TASK BRIEF
Return only the number of lines in the records below where the string "tower" shows up.

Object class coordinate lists
▼▼▼

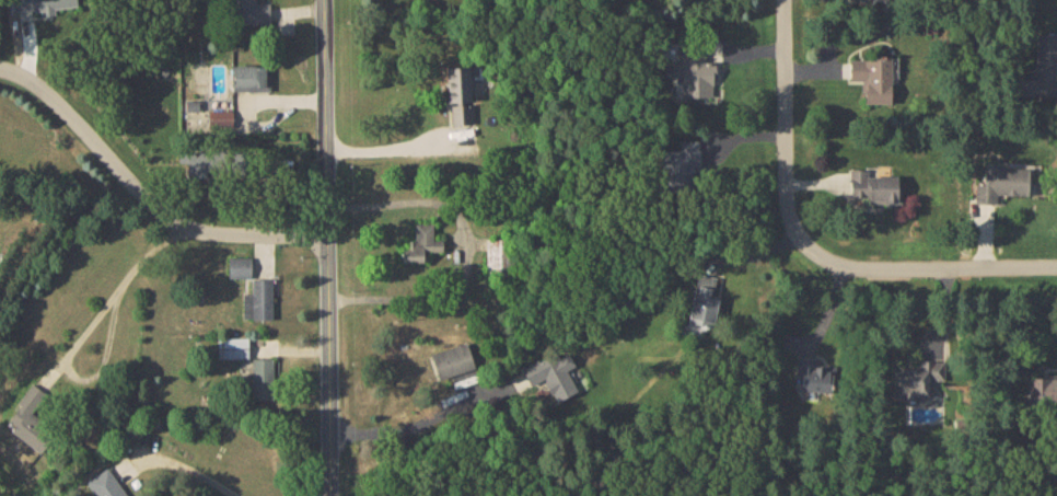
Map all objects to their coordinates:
building: (880, 0)
building: (44, 5)
building: (248, 12)
building: (1042, 69)
building: (694, 70)
building: (250, 77)
building: (872, 77)
building: (458, 83)
building: (461, 113)
building: (220, 118)
building: (197, 166)
building: (680, 166)
building: (1003, 180)
building: (874, 186)
road: (145, 197)
building: (421, 244)
road: (808, 247)
road: (329, 248)
building: (495, 255)
building: (239, 266)
road: (112, 291)
building: (258, 299)
building: (704, 300)
building: (232, 347)
building: (452, 359)
building: (812, 373)
building: (552, 374)
building: (264, 378)
building: (919, 379)
building: (1042, 388)
building: (31, 419)
road: (193, 464)
building: (105, 484)

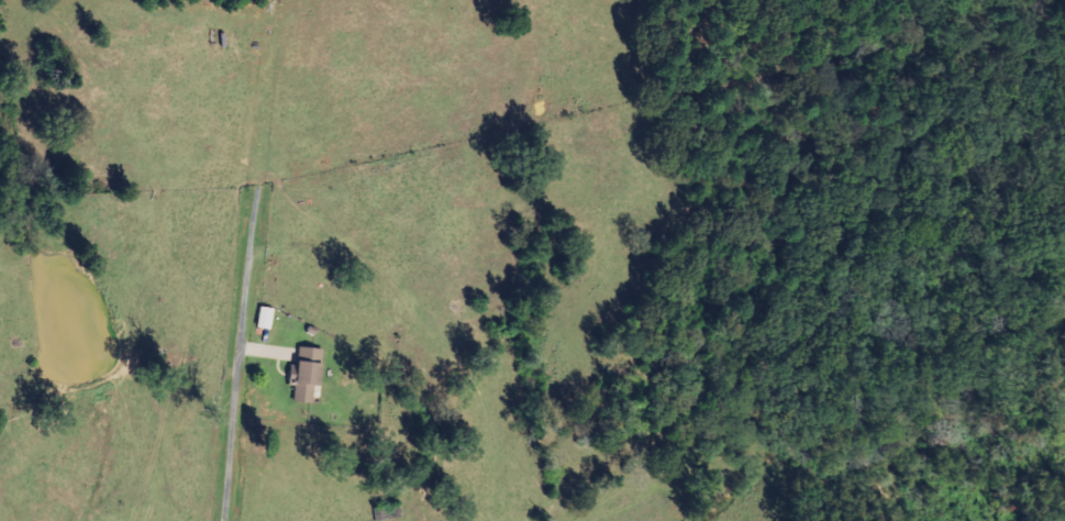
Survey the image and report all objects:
building: (263, 317)
building: (303, 374)

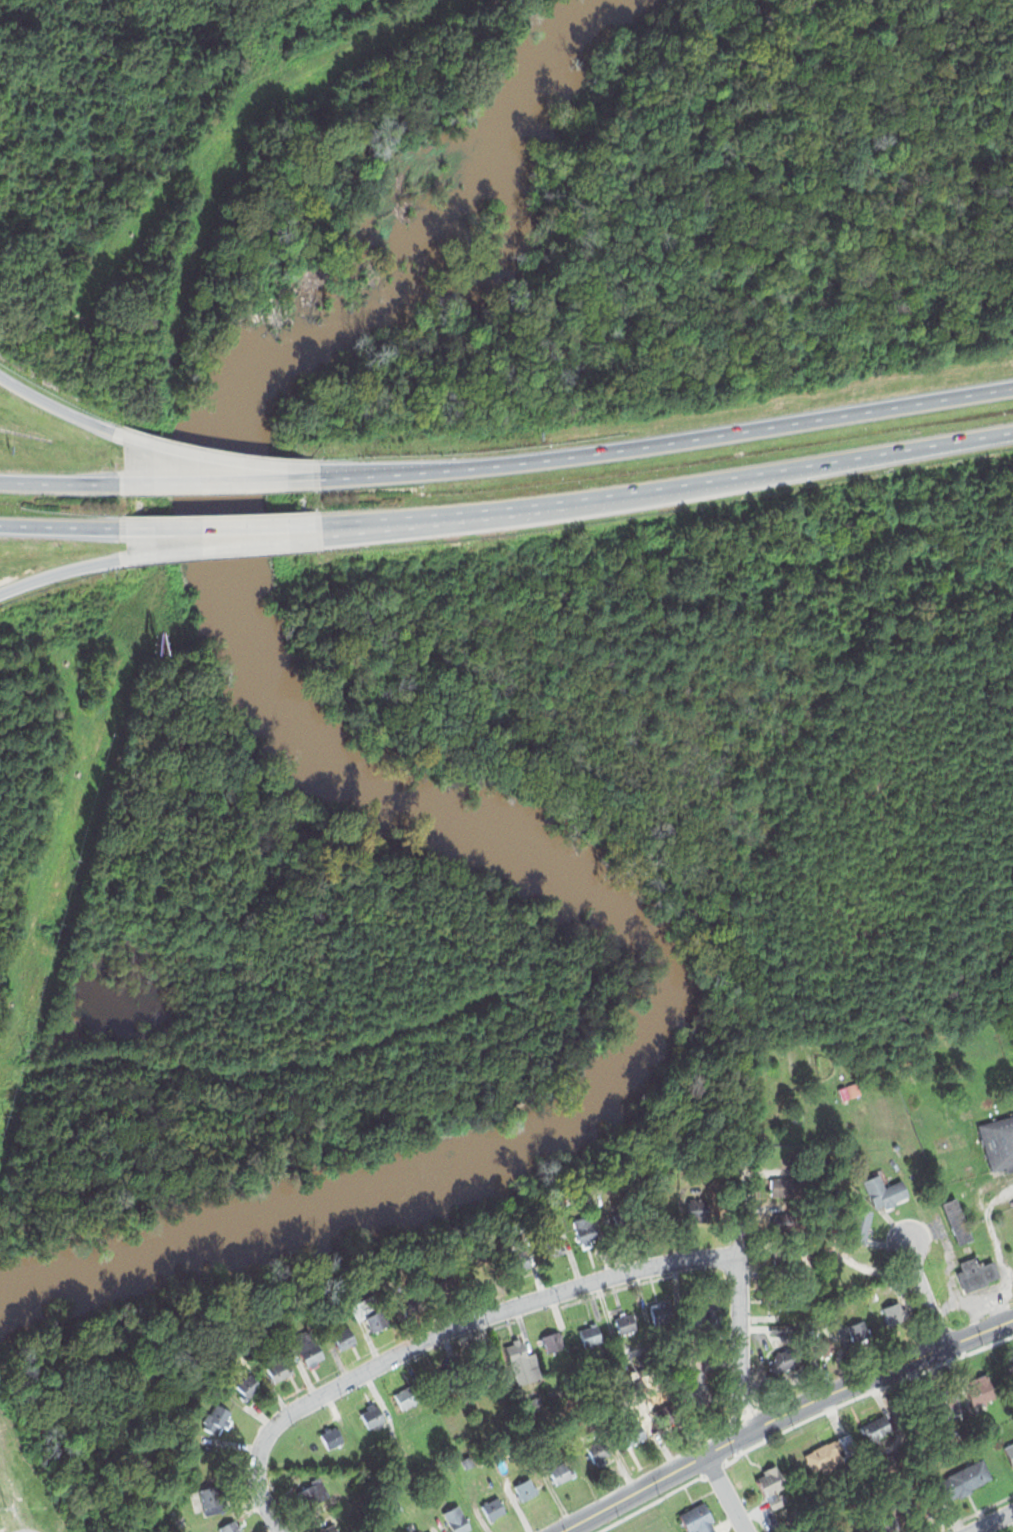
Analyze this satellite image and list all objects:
river: (604, 8)
power tower: (272, 42)
river: (533, 110)
power tower: (225, 169)
power tower: (180, 288)
river: (403, 310)
road: (55, 405)
power tower: (167, 416)
road: (668, 442)
road: (216, 458)
road: (219, 480)
road: (58, 482)
road: (685, 486)
road: (58, 525)
road: (236, 525)
road: (238, 542)
road: (59, 571)
power tower: (152, 585)
power tower: (109, 733)
power tower: (76, 860)
river: (651, 946)
power tower: (42, 993)
road: (252, 1072)
building: (850, 1089)
power tower: (4, 1111)
building: (998, 1141)
building: (784, 1185)
building: (884, 1193)
road: (737, 1202)
building: (699, 1212)
building: (956, 1221)
building: (628, 1222)
building: (787, 1222)
building: (859, 1225)
building: (581, 1228)
building: (550, 1239)
building: (787, 1259)
building: (518, 1261)
building: (974, 1270)
building: (482, 1275)
building: (450, 1286)
building: (789, 1290)
road: (927, 1293)
building: (872, 1295)
building: (411, 1302)
building: (662, 1312)
building: (892, 1312)
building: (366, 1314)
building: (707, 1318)
building: (624, 1324)
road: (441, 1331)
building: (588, 1336)
building: (861, 1336)
building: (343, 1338)
building: (553, 1343)
road: (740, 1346)
building: (511, 1349)
building: (310, 1351)
building: (823, 1352)
building: (480, 1356)
building: (783, 1360)
building: (279, 1369)
building: (1009, 1371)
building: (445, 1373)
building: (695, 1382)
building: (246, 1388)
building: (982, 1391)
building: (406, 1397)
building: (939, 1404)
building: (673, 1413)
road: (783, 1415)
building: (371, 1416)
building: (911, 1417)
building: (215, 1418)
building: (881, 1424)
building: (628, 1434)
building: (332, 1437)
building: (598, 1450)
building: (831, 1452)
building: (1009, 1452)
park: (45, 1464)
building: (560, 1470)
building: (503, 1478)
building: (437, 1481)
building: (961, 1481)
building: (774, 1484)
building: (315, 1485)
building: (524, 1489)
road: (726, 1493)
building: (214, 1499)
power tower: (48, 1505)
building: (914, 1506)
building: (492, 1507)
building: (397, 1508)
building: (456, 1519)
building: (696, 1519)
building: (177, 1520)
road: (992, 1521)
building: (869, 1526)
building: (230, 1527)
building: (848, 1529)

▲▲▲

ANSWER BELOW
10